PROBLEM STATEMENT
Copy, word for word, the lines of the entries below between the one with "shelving: (95, 142) -> (51, 176), moved" and the one with "dining table: (207, 506)", inclusive, and leave out everything else.

DATA EXCERPTS
|---|

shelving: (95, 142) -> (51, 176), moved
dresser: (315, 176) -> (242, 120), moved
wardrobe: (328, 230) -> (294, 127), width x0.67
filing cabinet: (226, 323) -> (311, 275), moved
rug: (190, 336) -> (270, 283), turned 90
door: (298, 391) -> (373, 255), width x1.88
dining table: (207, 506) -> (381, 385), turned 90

|---|

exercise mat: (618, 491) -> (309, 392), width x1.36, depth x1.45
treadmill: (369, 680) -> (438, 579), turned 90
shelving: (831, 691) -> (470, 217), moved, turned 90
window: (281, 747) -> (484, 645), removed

|---|

TASK OUTPUT
shelving: (95, 142) -> (51, 176), moved
dresser: (315, 176) -> (242, 120), moved
wardrobe: (328, 230) -> (294, 127), width x0.67
filing cabinet: (226, 323) -> (311, 275), moved
rug: (190, 336) -> (270, 283), turned 90
door: (298, 391) -> (373, 255), width x1.88
dining table: (207, 506) -> (381, 385), turned 90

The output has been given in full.